> **Task**: Find the line holding "building: [373,133,413,151] -> none" in the entries below. Give it again exactly, along with every line after it up to and including the line holding "building: [91,276,148,313] ->".

> **Material for this exercise**:
○ ○ ○ ○

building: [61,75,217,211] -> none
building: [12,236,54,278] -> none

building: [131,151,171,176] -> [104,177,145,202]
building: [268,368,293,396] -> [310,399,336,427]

○ ○ ○ ○

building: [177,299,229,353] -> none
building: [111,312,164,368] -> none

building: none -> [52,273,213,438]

○ ○ ○ ○

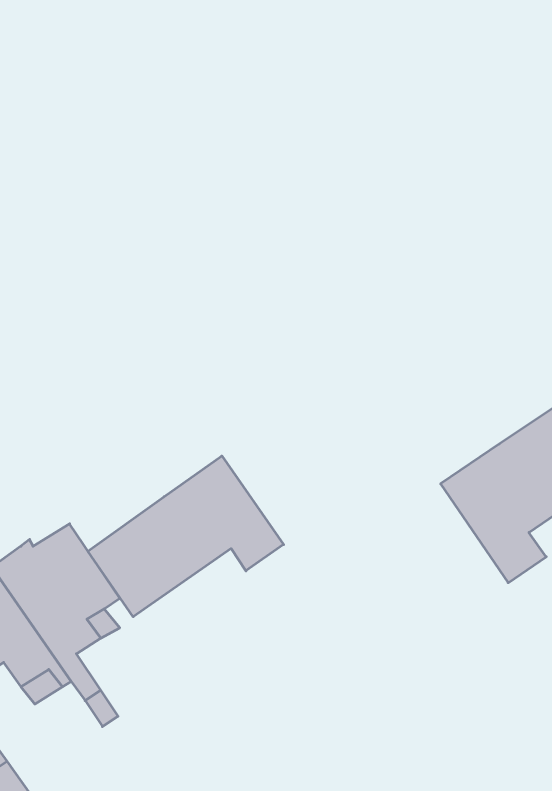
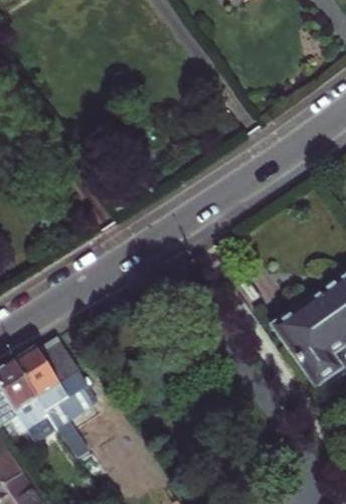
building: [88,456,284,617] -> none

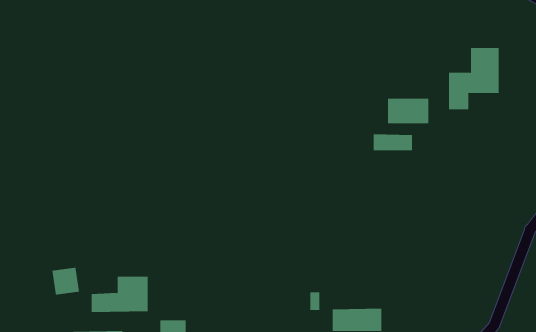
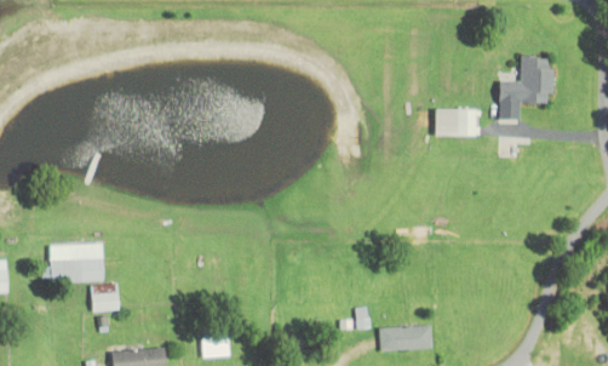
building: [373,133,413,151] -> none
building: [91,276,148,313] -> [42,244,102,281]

○ ○ ○ ○

> **Answer section**:
building: [373,133,413,151] -> none
building: [91,276,148,313] -> [42,244,102,281]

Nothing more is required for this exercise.